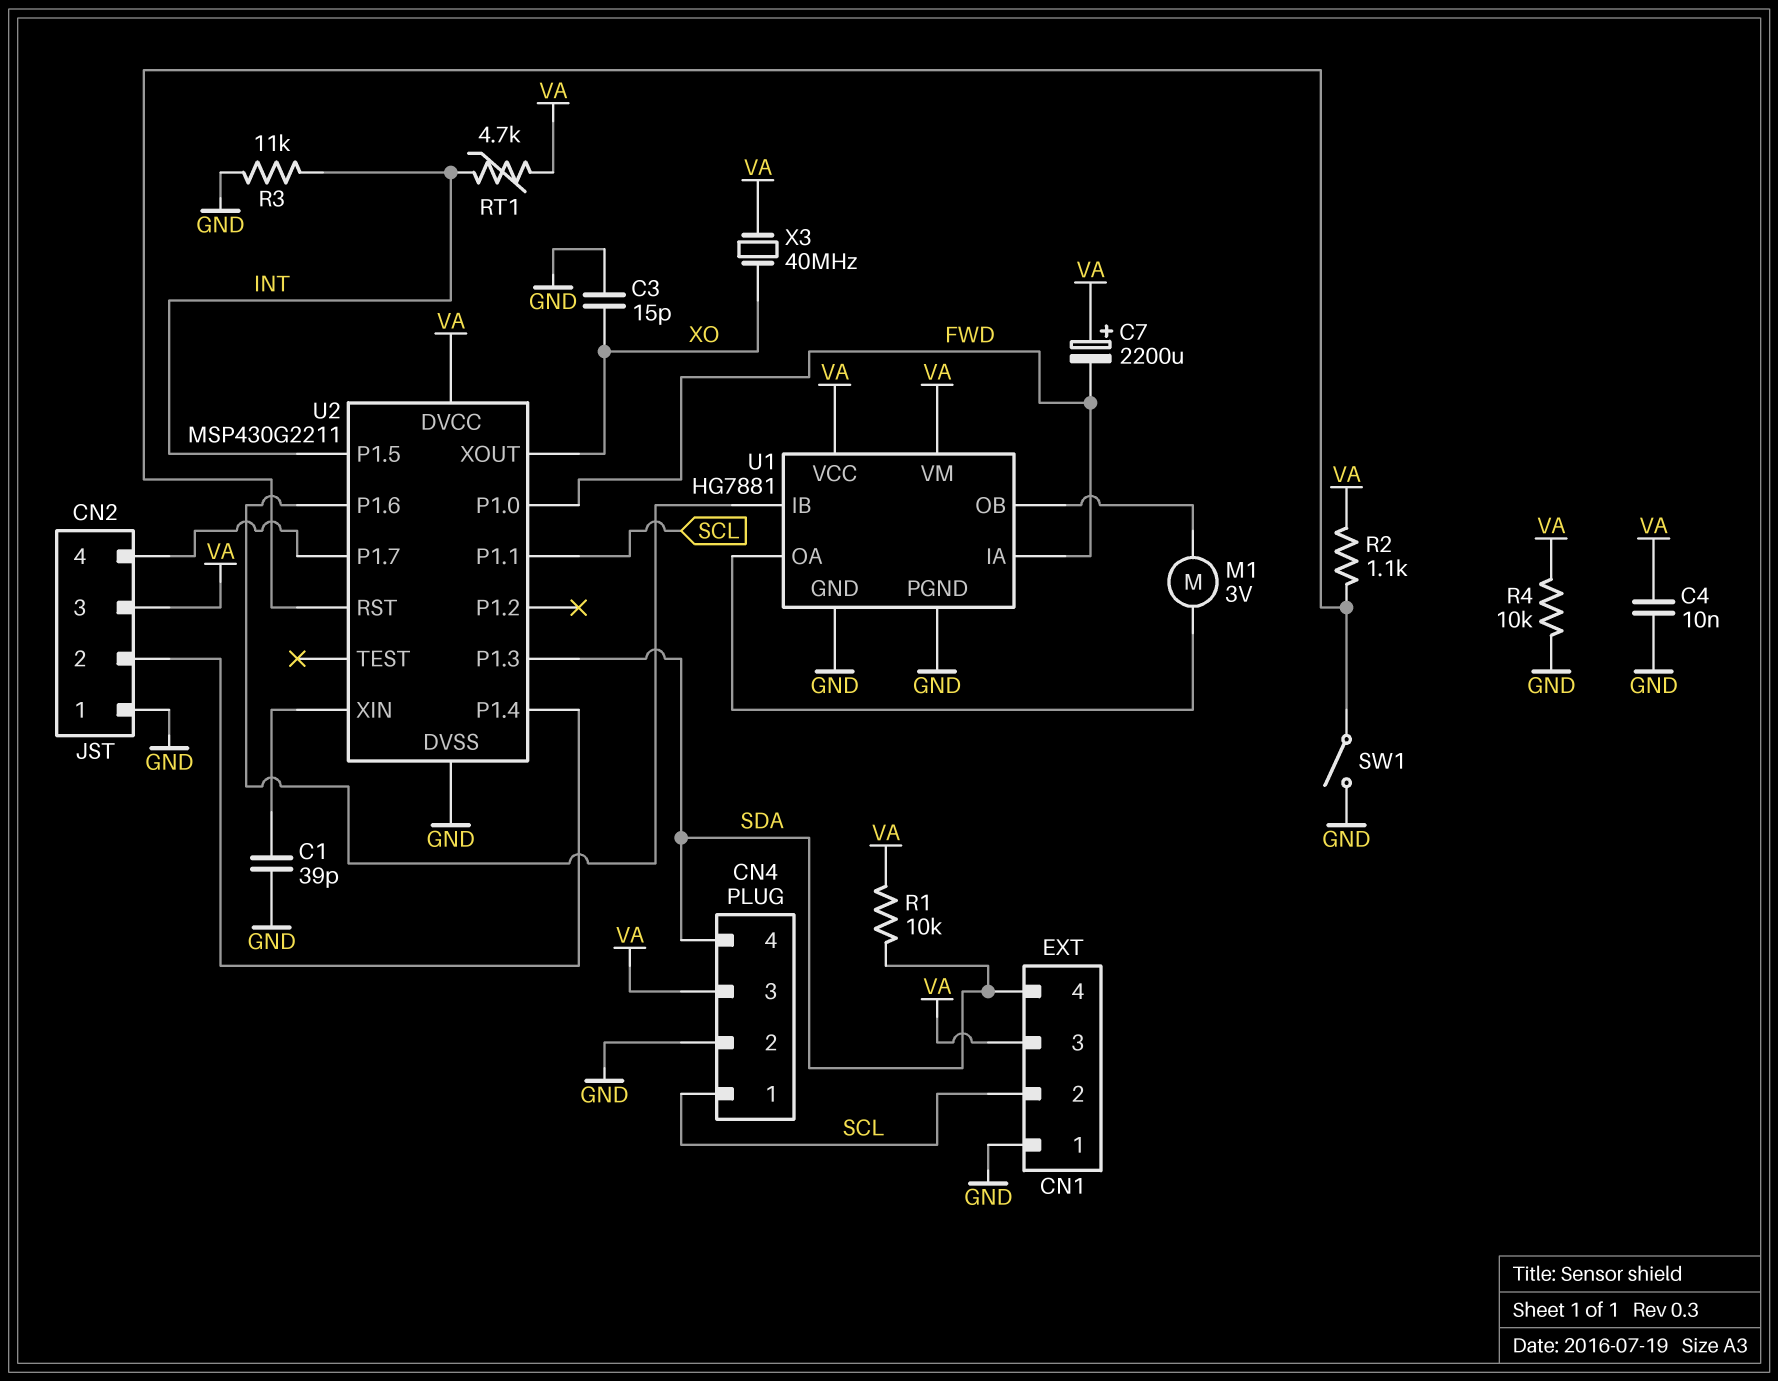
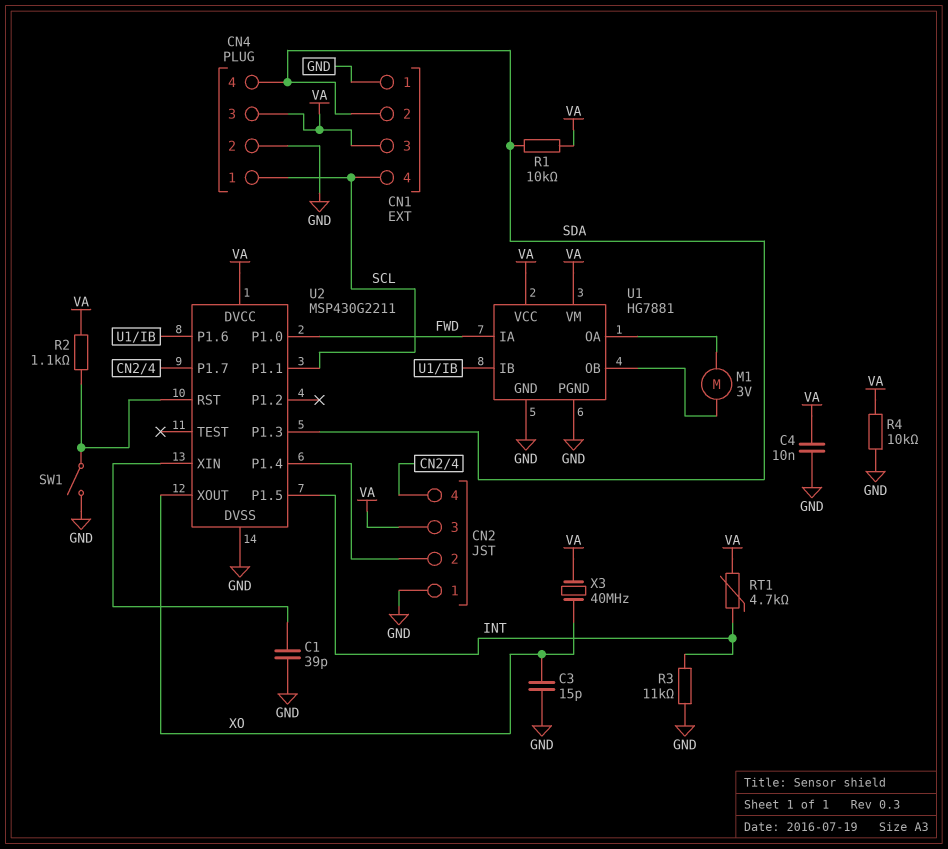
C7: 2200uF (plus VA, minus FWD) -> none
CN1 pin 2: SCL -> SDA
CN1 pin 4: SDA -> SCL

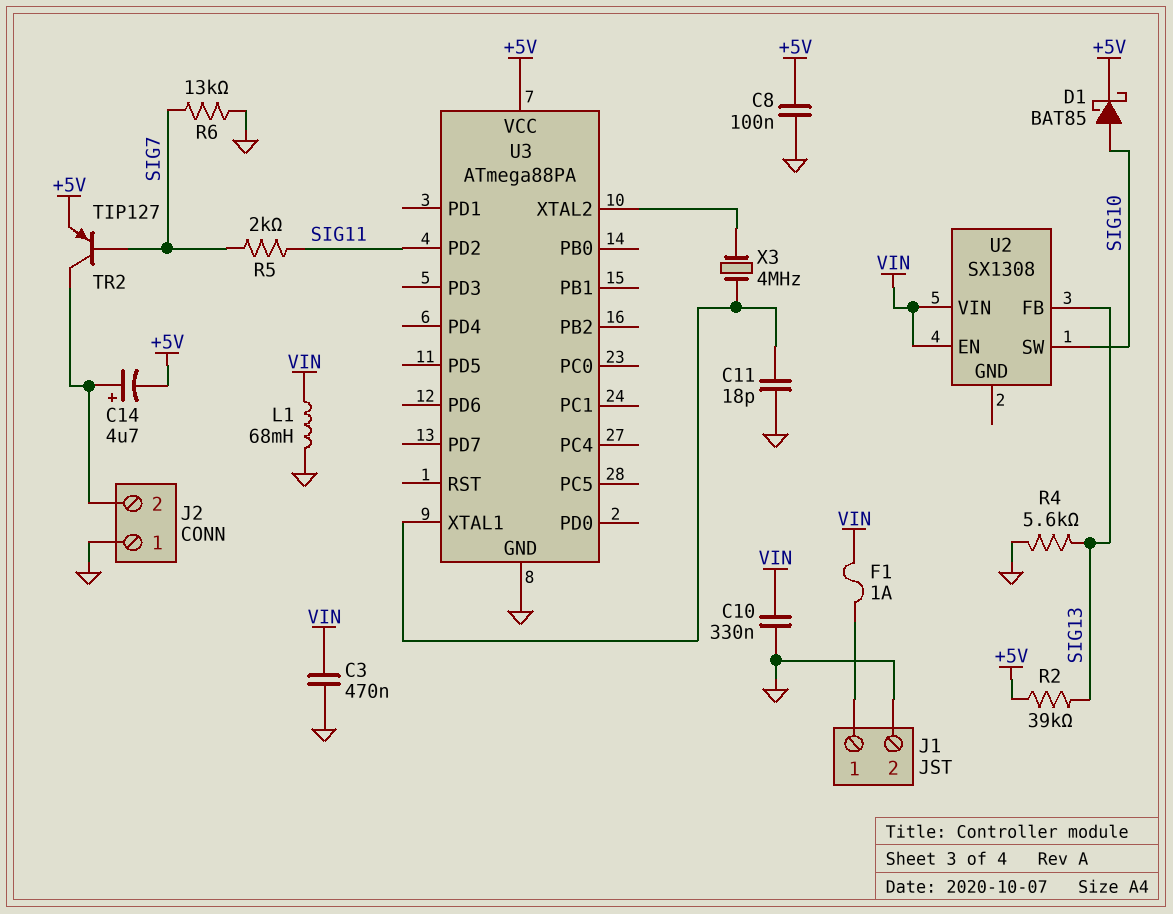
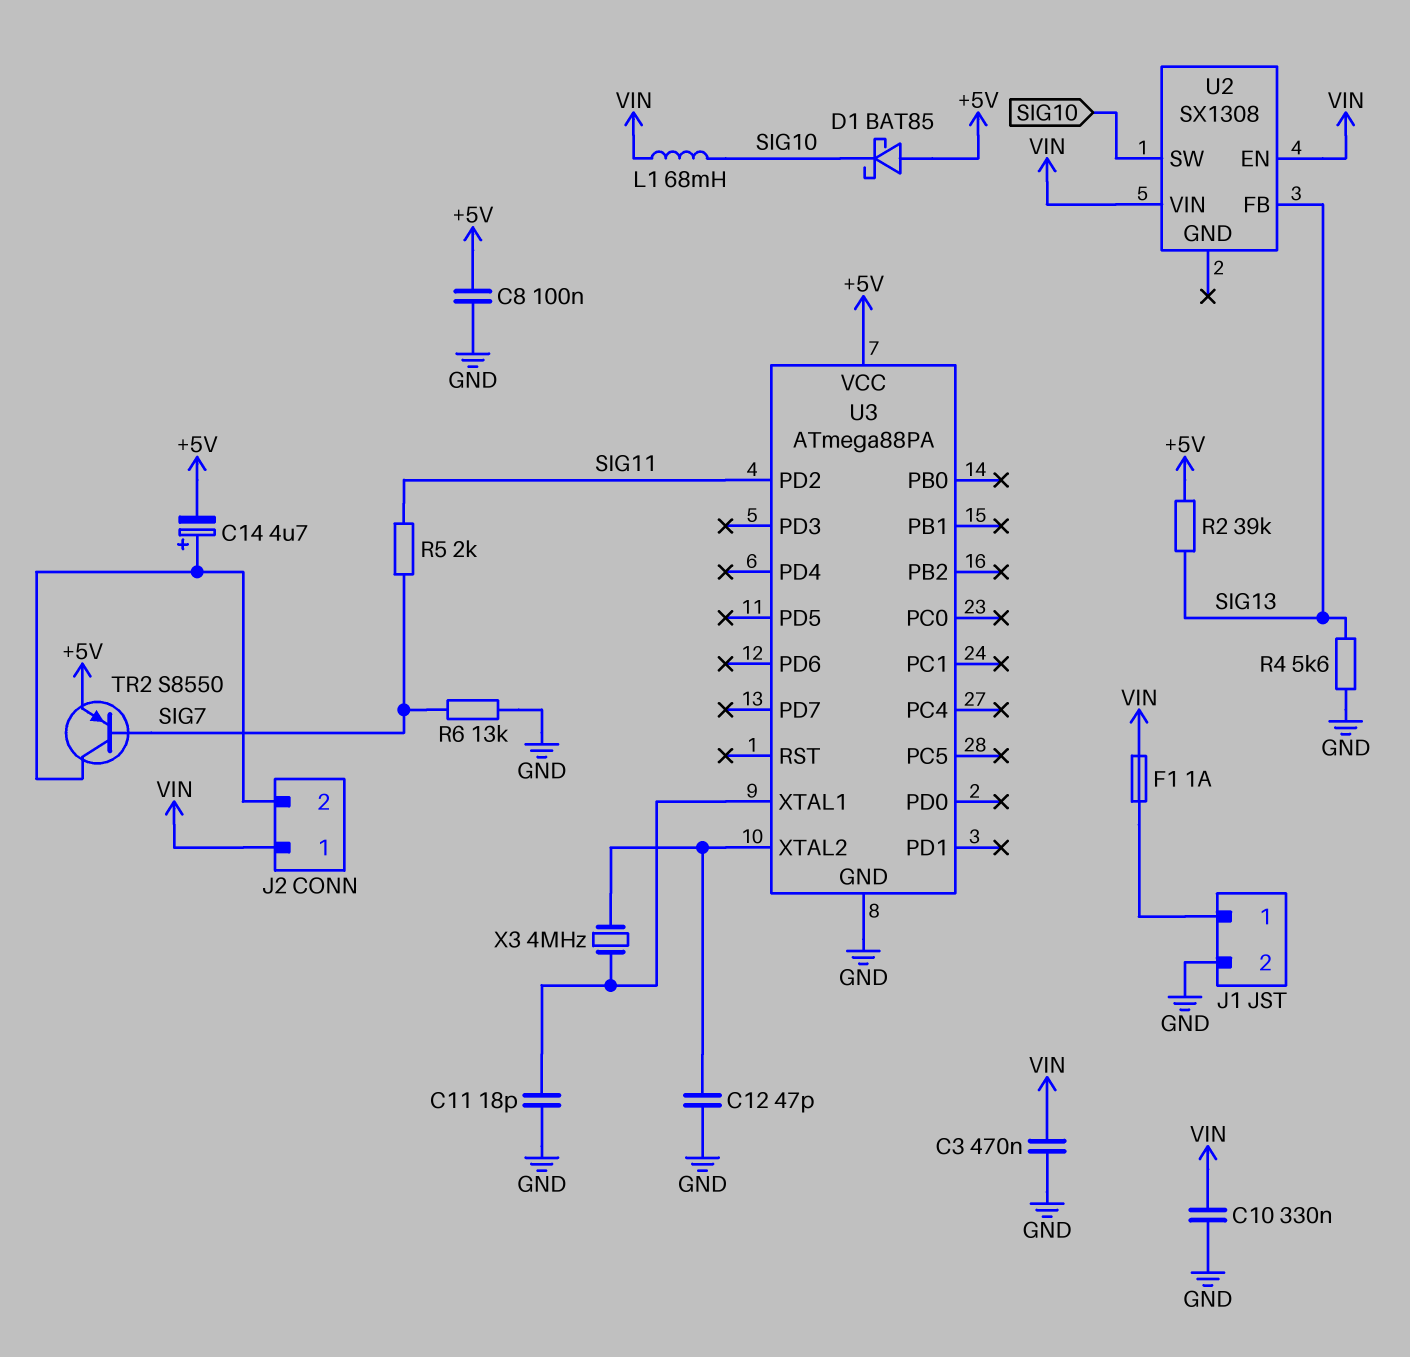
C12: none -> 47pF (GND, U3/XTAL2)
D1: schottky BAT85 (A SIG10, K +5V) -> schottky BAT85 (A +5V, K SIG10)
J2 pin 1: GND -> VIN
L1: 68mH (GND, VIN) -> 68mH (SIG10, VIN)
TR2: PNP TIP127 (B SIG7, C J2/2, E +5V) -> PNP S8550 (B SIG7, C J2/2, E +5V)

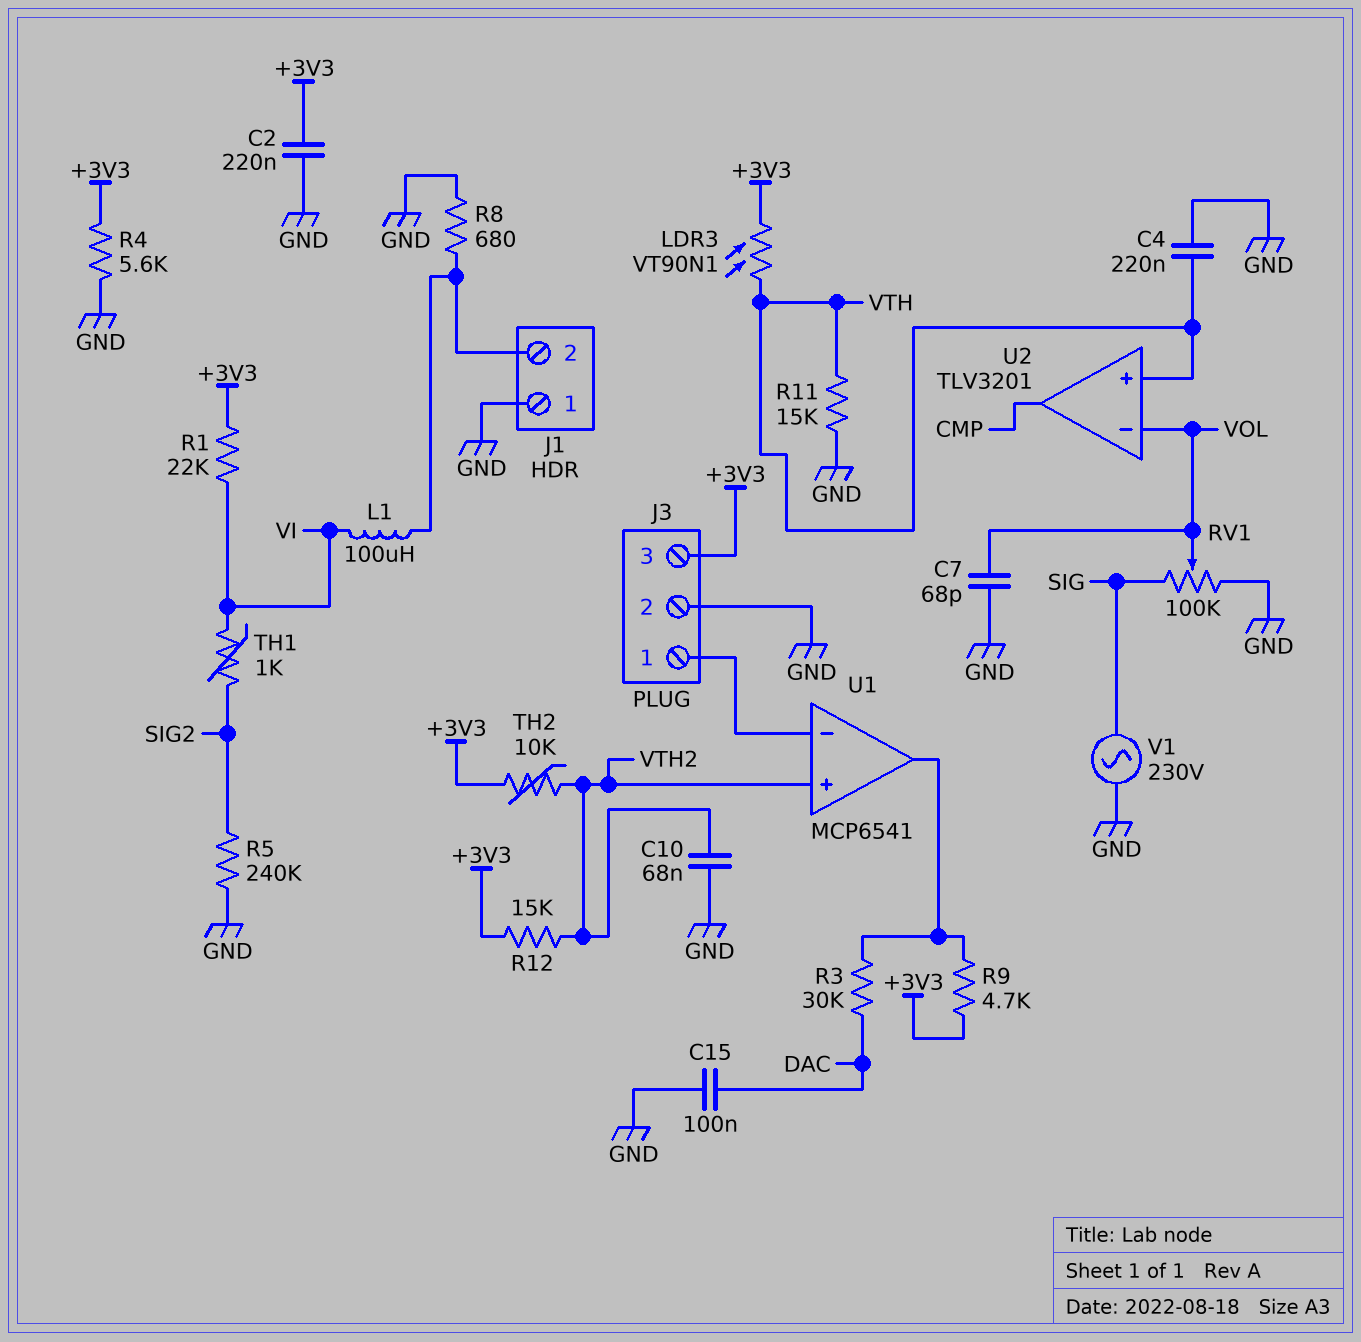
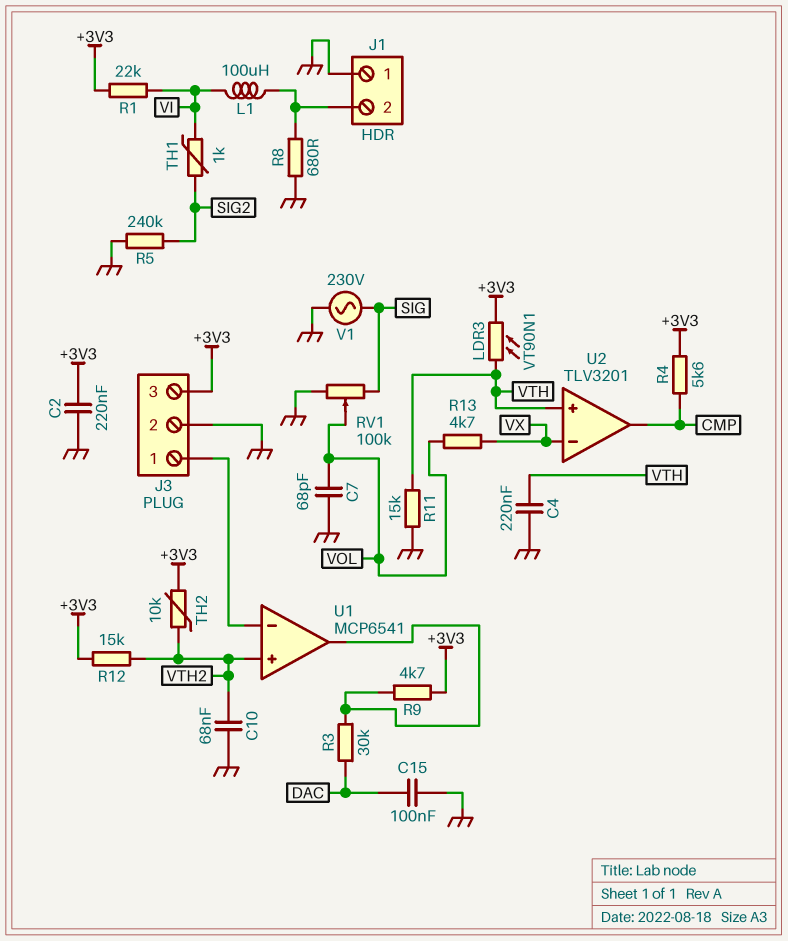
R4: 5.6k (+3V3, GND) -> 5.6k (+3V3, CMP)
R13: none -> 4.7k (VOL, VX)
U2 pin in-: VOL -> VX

Your goal: Without copying any picture, repeat the full listing above word for word.

Finished exercise:
C7: 2200uF (plus VA, minus FWD) -> none
CN1 pin 2: SCL -> SDA
CN1 pin 4: SDA -> SCL

C12: none -> 47pF (GND, U3/XTAL2)
D1: schottky BAT85 (A SIG10, K +5V) -> schottky BAT85 (A +5V, K SIG10)
J2 pin 1: GND -> VIN
L1: 68mH (GND, VIN) -> 68mH (SIG10, VIN)
TR2: PNP TIP127 (B SIG7, C J2/2, E +5V) -> PNP S8550 (B SIG7, C J2/2, E +5V)

R4: 5.6k (+3V3, GND) -> 5.6k (+3V3, CMP)
R13: none -> 4.7k (VOL, VX)
U2 pin in-: VOL -> VX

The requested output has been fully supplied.